(RECORDS PROVIDED):
------

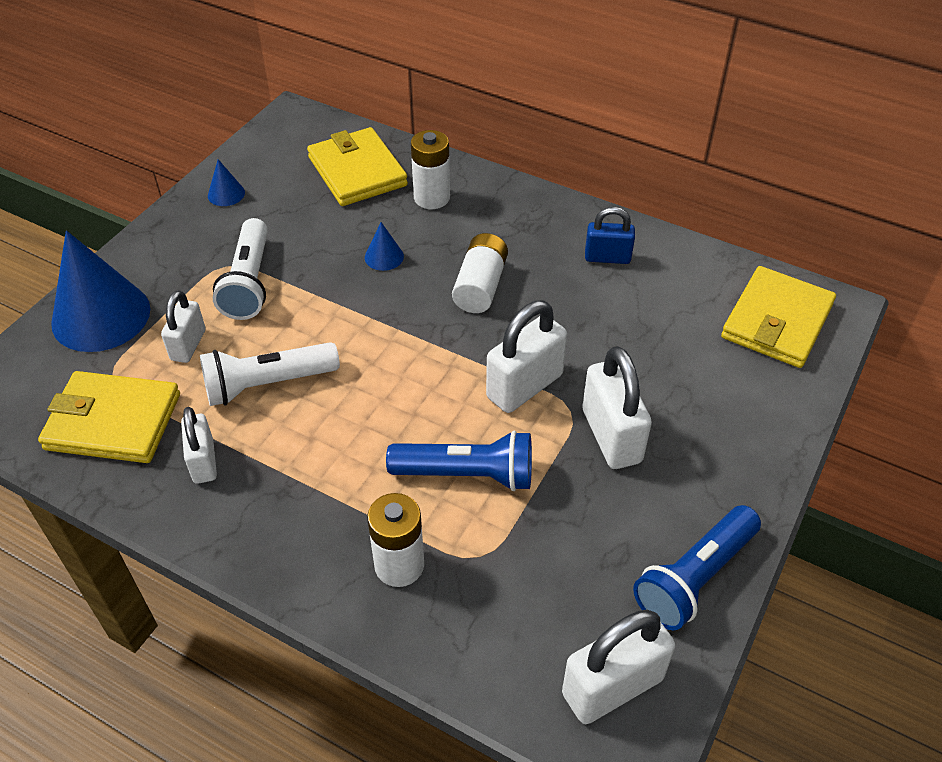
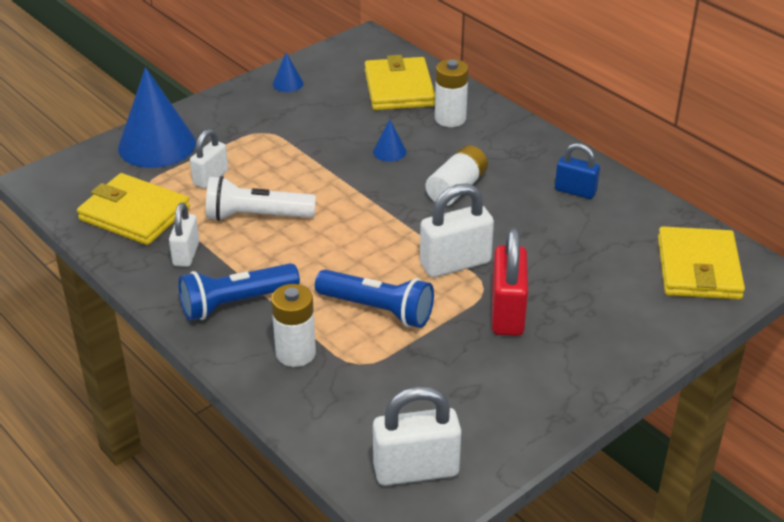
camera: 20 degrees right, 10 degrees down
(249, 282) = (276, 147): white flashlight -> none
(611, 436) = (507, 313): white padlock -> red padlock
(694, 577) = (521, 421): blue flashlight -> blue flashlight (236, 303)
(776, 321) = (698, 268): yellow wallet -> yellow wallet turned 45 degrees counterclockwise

------

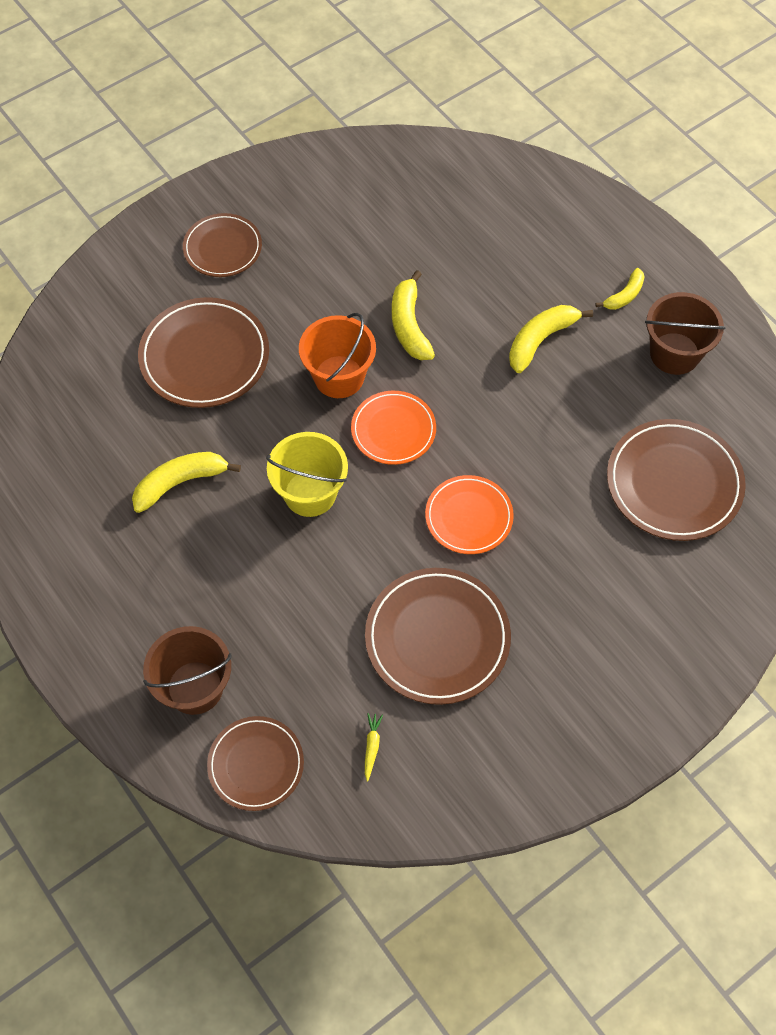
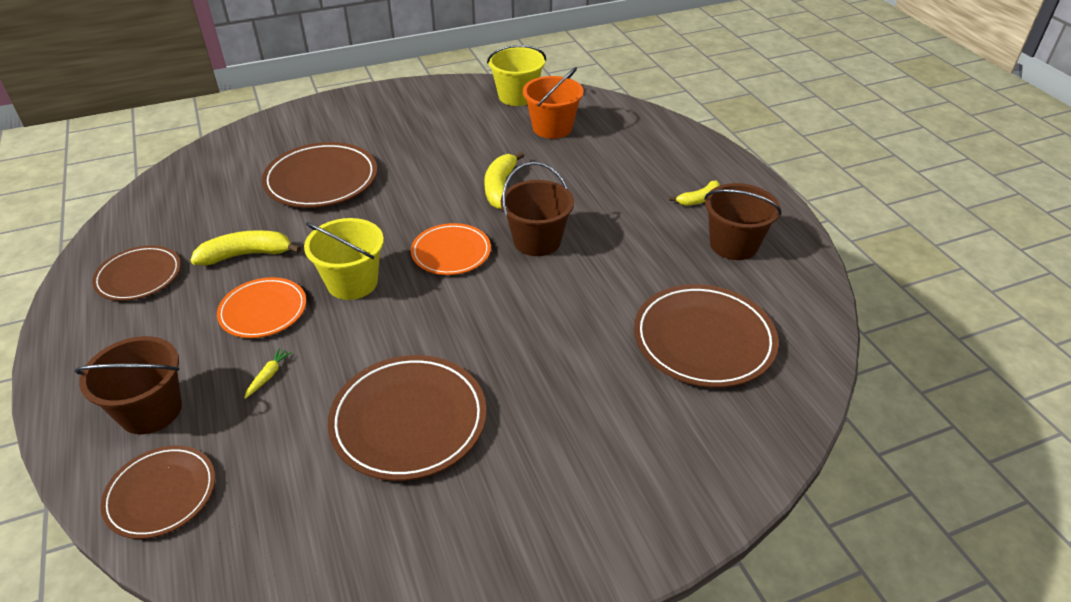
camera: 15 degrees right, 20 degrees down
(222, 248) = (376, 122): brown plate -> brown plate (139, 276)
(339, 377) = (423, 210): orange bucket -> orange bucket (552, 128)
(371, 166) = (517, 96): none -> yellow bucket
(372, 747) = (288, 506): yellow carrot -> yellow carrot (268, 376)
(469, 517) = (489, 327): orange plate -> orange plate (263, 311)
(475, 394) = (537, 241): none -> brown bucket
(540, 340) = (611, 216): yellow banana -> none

------

(WHAT IS REQUIRED): Above are the entries. Output exactly the lines beginning with the line that has "camera: 15 degrees right, 20 degrees down" and ending with the line that has "(372, 747) = (288, 506): yellow".

(RESPONSE FOR THIS EXERCISE):
camera: 15 degrees right, 20 degrees down
(222, 248) = (376, 122): brown plate -> brown plate (139, 276)
(339, 377) = (423, 210): orange bucket -> orange bucket (552, 128)
(371, 166) = (517, 96): none -> yellow bucket
(372, 747) = (288, 506): yellow carrot -> yellow carrot (268, 376)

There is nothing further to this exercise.